▶ THE PROBLEM
The answer is to be an exact copy of the lines below running from the line with "purple L-shape: (81, 116)" down to the line with "gray square: (460, 739) -> (524, 703), moved", both ends included, and nothing more.

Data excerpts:
----------
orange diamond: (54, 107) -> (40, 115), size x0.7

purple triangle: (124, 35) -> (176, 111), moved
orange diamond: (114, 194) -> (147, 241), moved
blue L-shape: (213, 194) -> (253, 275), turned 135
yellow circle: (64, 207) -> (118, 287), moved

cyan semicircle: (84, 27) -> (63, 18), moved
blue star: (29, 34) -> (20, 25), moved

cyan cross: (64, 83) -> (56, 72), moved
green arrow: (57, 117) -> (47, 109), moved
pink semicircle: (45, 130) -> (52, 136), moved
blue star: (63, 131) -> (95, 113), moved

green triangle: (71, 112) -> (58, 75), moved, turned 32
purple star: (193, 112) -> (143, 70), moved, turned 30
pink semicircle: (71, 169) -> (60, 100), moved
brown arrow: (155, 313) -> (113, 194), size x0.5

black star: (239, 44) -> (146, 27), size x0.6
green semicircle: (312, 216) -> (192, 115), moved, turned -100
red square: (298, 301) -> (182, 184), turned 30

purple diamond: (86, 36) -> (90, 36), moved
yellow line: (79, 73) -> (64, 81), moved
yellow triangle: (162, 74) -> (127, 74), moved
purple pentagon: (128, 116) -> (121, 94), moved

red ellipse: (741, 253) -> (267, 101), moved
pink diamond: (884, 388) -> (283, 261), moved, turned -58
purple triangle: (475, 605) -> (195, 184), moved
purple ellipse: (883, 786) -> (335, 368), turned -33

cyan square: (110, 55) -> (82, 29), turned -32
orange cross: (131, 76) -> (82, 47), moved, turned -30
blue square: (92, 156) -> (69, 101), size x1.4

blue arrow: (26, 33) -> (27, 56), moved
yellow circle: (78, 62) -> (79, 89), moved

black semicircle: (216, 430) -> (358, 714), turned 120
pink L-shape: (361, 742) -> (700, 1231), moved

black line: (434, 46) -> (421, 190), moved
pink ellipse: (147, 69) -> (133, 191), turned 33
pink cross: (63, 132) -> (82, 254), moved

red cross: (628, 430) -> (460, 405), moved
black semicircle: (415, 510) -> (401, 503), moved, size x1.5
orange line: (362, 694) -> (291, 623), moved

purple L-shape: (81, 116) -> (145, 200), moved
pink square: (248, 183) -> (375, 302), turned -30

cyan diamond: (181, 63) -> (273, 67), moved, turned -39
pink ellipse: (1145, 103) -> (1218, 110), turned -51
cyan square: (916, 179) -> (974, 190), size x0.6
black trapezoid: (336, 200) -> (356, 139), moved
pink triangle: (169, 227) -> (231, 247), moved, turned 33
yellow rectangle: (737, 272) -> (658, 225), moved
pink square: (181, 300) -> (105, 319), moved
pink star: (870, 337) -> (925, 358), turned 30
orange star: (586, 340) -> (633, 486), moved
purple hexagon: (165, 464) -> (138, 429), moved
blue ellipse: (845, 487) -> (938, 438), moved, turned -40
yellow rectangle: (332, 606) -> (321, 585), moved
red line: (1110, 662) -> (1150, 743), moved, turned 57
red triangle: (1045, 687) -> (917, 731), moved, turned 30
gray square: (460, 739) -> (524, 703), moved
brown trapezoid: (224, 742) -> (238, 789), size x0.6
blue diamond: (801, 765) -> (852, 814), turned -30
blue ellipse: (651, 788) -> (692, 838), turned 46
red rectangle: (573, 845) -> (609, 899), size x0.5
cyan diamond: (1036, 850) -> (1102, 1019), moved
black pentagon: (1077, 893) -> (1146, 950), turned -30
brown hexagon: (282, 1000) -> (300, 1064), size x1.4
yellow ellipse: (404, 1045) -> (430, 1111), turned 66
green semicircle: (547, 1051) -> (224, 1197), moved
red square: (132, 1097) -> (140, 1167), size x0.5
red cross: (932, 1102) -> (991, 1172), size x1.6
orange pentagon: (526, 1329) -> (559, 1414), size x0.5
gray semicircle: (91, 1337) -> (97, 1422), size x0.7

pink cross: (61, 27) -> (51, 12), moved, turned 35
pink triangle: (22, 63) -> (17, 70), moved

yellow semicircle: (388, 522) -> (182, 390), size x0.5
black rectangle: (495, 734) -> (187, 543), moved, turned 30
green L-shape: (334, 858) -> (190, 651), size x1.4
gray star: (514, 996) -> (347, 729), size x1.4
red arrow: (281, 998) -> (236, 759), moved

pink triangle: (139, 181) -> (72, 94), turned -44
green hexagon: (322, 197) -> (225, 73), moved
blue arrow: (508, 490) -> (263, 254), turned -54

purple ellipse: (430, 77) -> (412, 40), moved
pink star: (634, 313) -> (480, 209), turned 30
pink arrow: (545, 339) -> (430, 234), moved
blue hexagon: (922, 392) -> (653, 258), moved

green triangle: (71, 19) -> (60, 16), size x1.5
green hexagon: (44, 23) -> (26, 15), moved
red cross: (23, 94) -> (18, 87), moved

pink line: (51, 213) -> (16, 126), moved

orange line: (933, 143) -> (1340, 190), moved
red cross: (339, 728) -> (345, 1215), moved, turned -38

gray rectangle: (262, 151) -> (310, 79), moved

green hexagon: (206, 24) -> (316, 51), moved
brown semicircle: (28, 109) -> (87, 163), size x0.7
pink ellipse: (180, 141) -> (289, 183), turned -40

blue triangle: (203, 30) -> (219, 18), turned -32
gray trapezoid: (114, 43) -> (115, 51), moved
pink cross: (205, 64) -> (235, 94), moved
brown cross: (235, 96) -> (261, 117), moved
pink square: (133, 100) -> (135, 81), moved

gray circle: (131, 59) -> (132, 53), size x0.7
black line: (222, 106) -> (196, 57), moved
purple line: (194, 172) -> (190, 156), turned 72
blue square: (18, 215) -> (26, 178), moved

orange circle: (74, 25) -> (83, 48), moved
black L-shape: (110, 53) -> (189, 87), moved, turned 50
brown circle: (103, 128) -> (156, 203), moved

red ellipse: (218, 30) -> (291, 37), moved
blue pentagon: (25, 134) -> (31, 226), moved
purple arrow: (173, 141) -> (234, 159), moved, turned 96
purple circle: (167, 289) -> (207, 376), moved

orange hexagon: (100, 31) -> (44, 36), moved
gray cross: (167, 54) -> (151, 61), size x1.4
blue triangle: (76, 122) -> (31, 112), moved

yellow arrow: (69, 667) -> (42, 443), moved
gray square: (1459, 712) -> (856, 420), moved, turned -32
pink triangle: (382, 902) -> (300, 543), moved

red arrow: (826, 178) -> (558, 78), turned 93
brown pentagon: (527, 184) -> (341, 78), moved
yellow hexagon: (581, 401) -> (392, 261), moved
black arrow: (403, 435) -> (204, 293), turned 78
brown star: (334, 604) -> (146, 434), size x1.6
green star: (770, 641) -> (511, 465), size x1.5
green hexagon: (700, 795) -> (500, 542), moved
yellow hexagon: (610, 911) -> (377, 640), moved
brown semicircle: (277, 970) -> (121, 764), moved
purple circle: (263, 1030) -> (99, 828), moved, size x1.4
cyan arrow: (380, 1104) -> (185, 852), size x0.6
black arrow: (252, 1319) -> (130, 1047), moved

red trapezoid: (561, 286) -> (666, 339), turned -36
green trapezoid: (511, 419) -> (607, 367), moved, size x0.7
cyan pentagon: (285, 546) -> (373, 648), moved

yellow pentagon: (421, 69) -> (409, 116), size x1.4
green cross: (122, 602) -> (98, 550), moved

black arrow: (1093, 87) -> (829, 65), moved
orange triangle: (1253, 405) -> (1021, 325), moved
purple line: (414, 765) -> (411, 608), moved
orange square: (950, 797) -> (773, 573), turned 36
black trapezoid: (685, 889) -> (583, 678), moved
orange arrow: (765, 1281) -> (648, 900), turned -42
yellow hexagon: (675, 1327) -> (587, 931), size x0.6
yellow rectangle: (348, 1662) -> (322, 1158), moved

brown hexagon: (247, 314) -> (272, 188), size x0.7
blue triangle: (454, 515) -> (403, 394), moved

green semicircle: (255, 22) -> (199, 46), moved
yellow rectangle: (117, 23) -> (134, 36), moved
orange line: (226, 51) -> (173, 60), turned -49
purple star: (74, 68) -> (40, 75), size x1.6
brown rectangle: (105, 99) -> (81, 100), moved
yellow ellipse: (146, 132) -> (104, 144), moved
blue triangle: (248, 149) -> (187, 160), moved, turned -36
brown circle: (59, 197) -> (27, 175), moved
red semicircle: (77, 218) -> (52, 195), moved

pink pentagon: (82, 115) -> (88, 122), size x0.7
----------
▶ EXERCISE SOLUTION
purple L-shape: (81, 116) -> (145, 200), moved
pink square: (248, 183) -> (375, 302), turned -30

cyan diamond: (181, 63) -> (273, 67), moved, turned -39
pink ellipse: (1145, 103) -> (1218, 110), turned -51
cyan square: (916, 179) -> (974, 190), size x0.6
black trapezoid: (336, 200) -> (356, 139), moved
pink triangle: (169, 227) -> (231, 247), moved, turned 33
yellow rectangle: (737, 272) -> (658, 225), moved
pink square: (181, 300) -> (105, 319), moved
pink star: (870, 337) -> (925, 358), turned 30
orange star: (586, 340) -> (633, 486), moved
purple hexagon: (165, 464) -> (138, 429), moved
blue ellipse: (845, 487) -> (938, 438), moved, turned -40
yellow rectangle: (332, 606) -> (321, 585), moved
red line: (1110, 662) -> (1150, 743), moved, turned 57
red triangle: (1045, 687) -> (917, 731), moved, turned 30
gray square: (460, 739) -> (524, 703), moved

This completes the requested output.